### Data provided
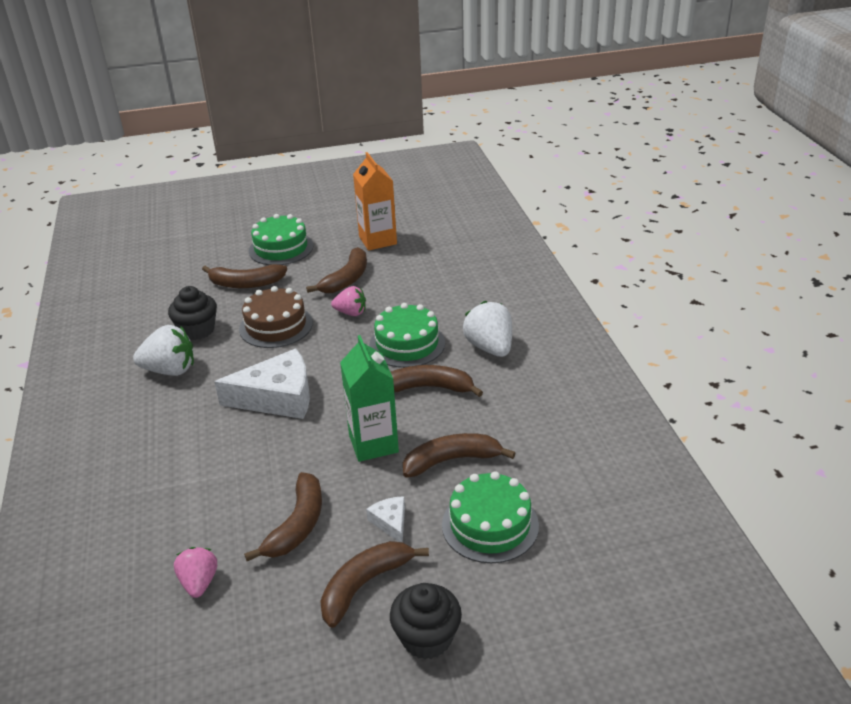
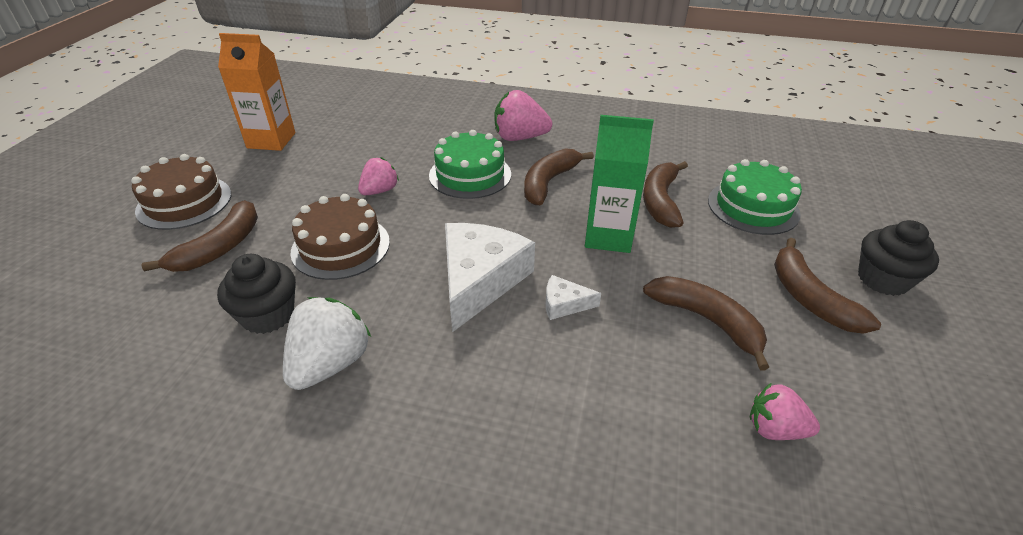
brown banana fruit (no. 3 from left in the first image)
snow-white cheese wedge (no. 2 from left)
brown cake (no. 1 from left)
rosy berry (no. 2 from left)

### Required work
Scan the lines above for the word "brown". Return each one that has it.

### Exercise output
brown banana fruit (no. 3 from left in the first image)
brown cake (no. 1 from left)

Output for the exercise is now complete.